> _Records for the task_
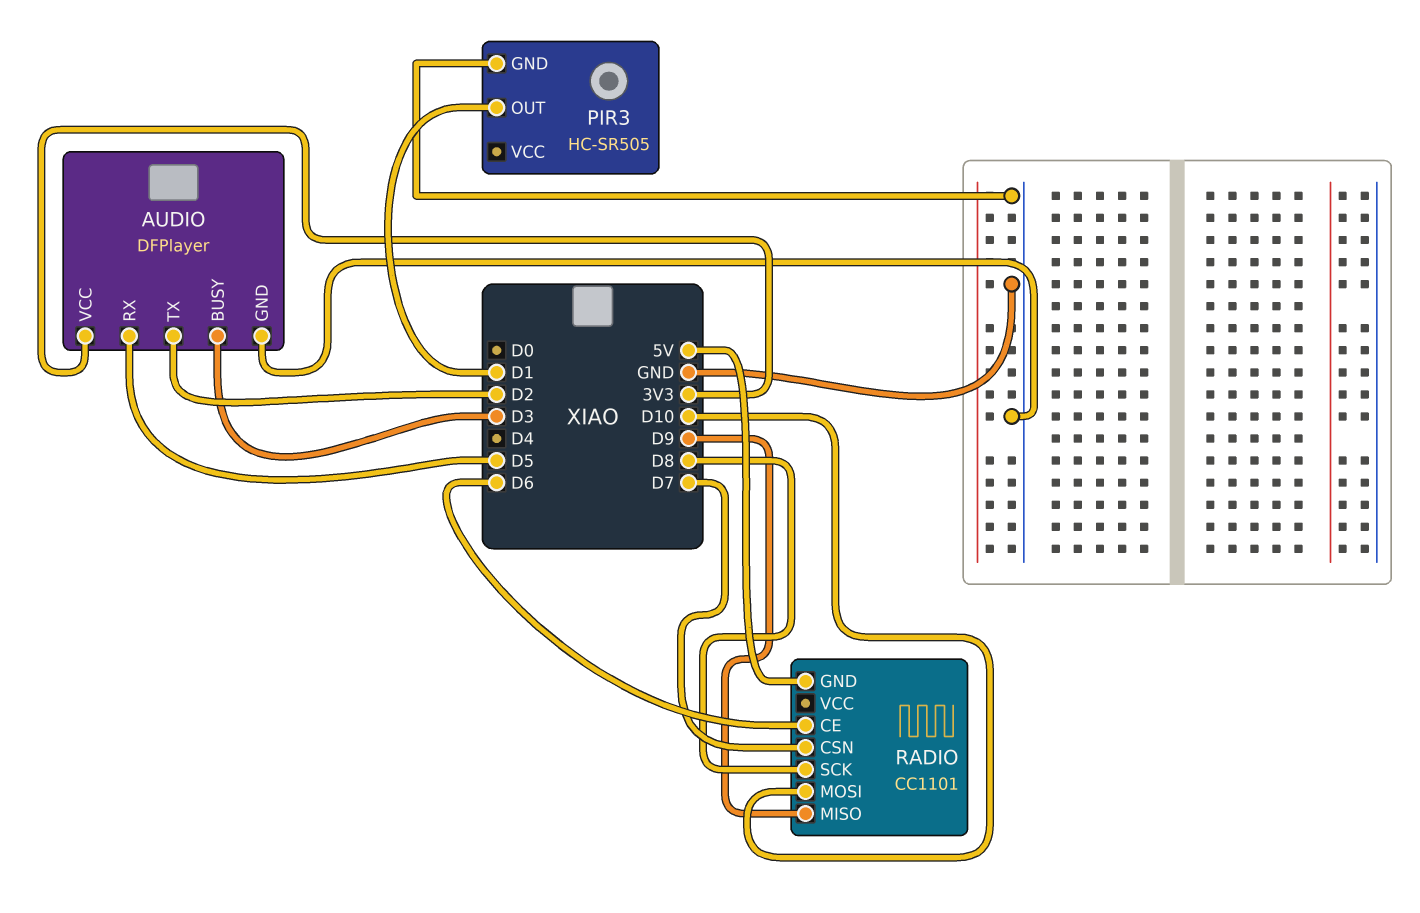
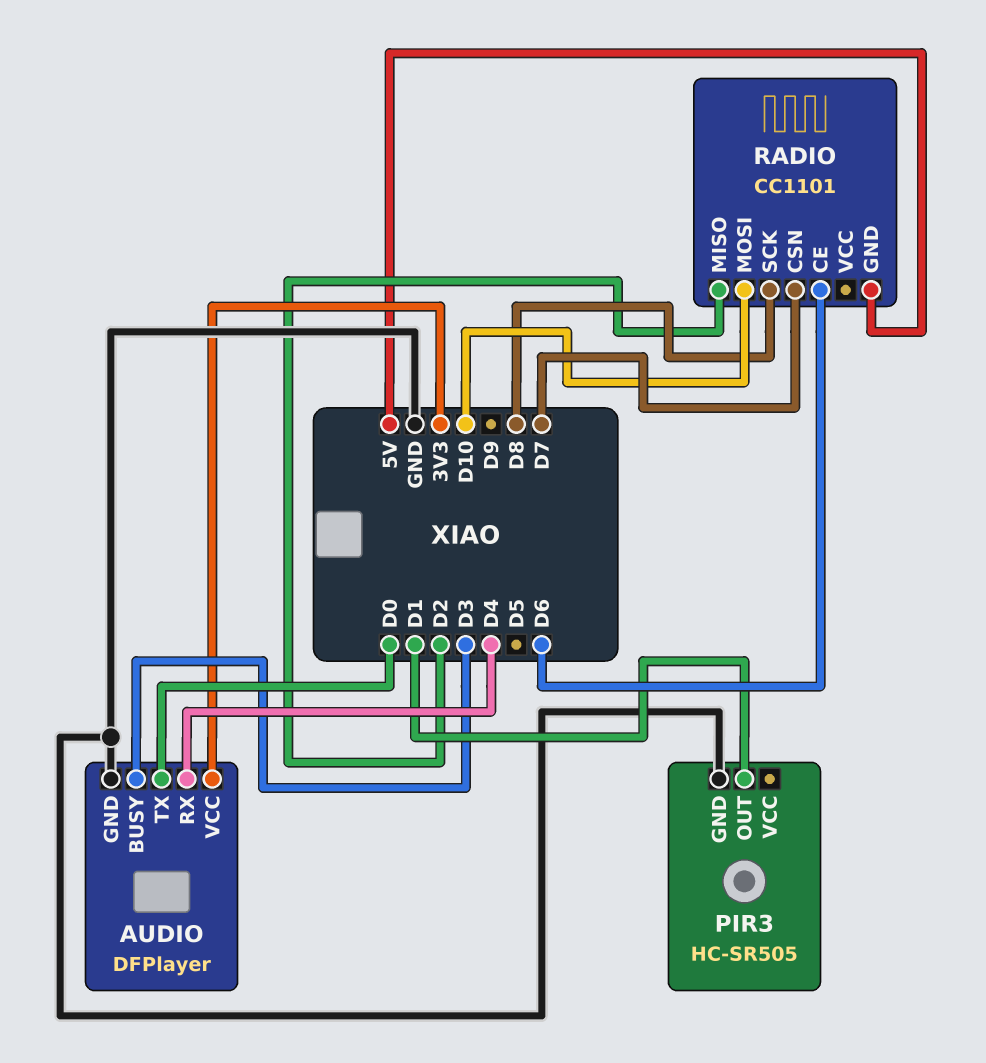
AUDIO pin RX: D5 -> D4
AUDIO pin TX: D2 -> D0
RADIO pin MISO: D9 -> D2

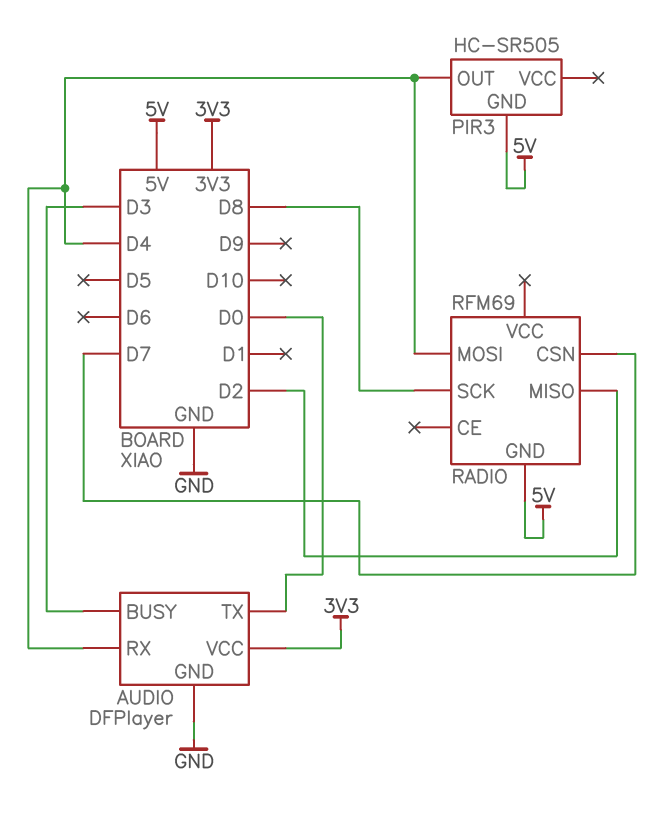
PIR3 pin GND: GND -> 5V
PIR3 pin OUT: D1 -> D4
RADIO: CC1101 -> RFM69
RADIO pin CE: D6 -> none
RADIO pin MOSI: D10 -> D4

> _Problem details_
If a line above contains the word "RADIO", list it.

> _Solution_
RADIO pin MISO: D9 -> D2
RADIO: CC1101 -> RFM69
RADIO pin CE: D6 -> none
RADIO pin MOSI: D10 -> D4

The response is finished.